** Opening SUPPLIED INFORMATION block **

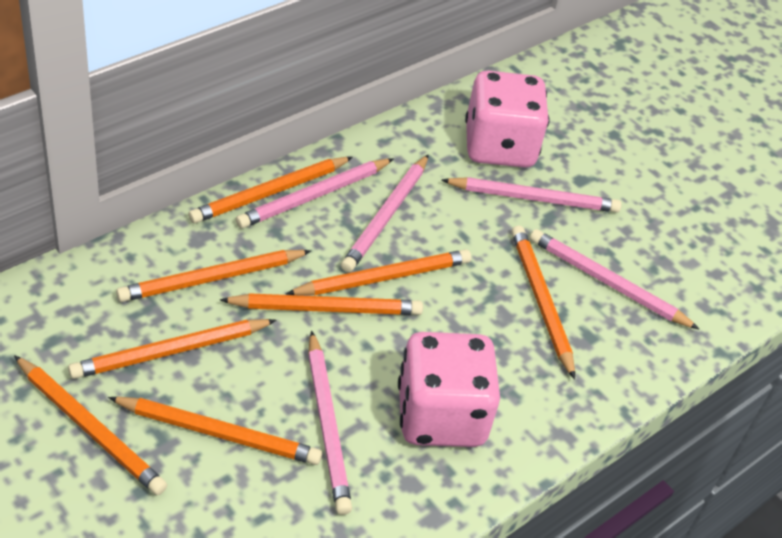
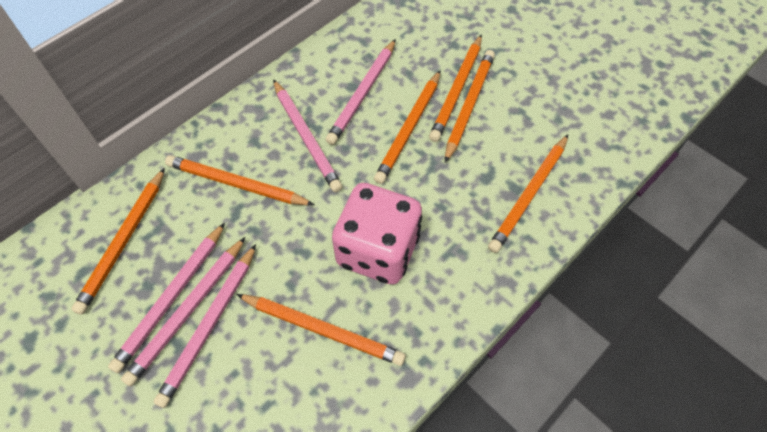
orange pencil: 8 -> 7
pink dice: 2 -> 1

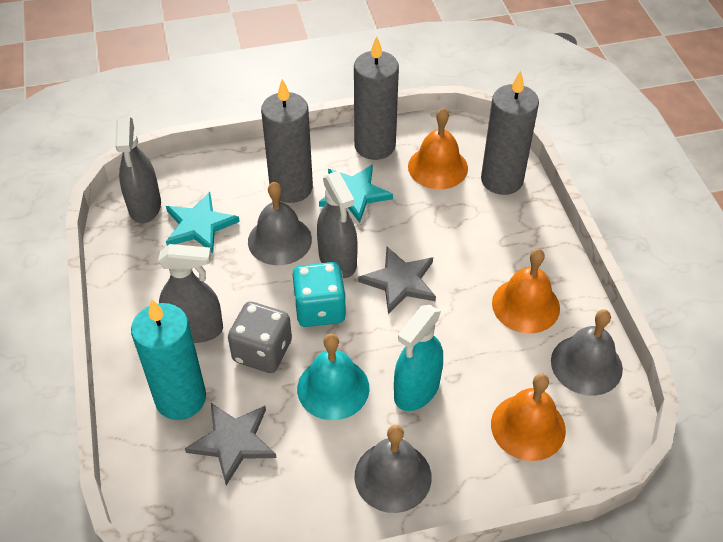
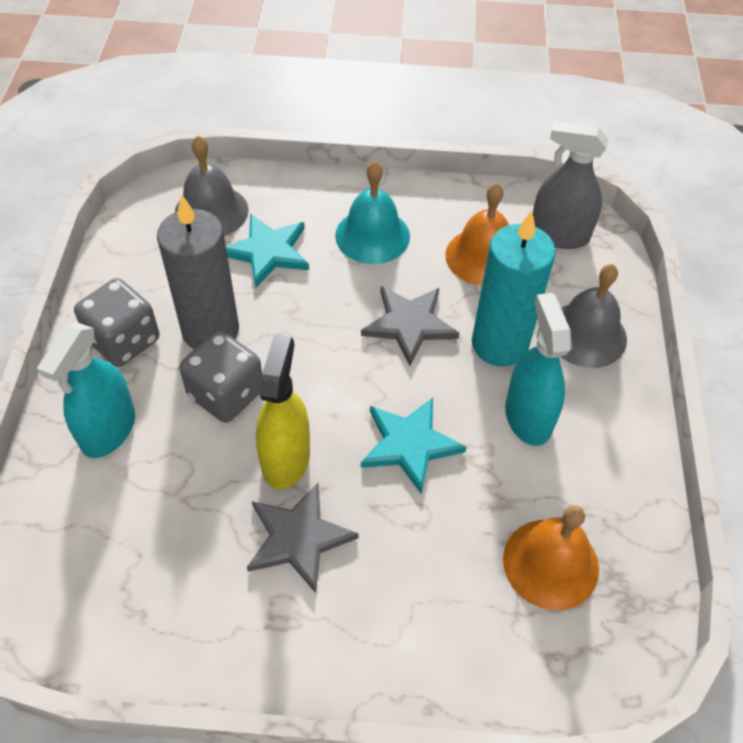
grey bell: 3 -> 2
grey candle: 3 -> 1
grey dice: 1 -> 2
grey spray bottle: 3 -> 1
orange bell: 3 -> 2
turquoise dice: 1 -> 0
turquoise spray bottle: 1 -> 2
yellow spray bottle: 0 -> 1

** Closing SUPPLIED INFORMATION block **

__WHAT IS BEING ASKED__: From the entries above, return each line with the word "spray" in it.

__ANSWER TO THIS EXERCISE__:
grey spray bottle: 3 -> 1
turquoise spray bottle: 1 -> 2
yellow spray bottle: 0 -> 1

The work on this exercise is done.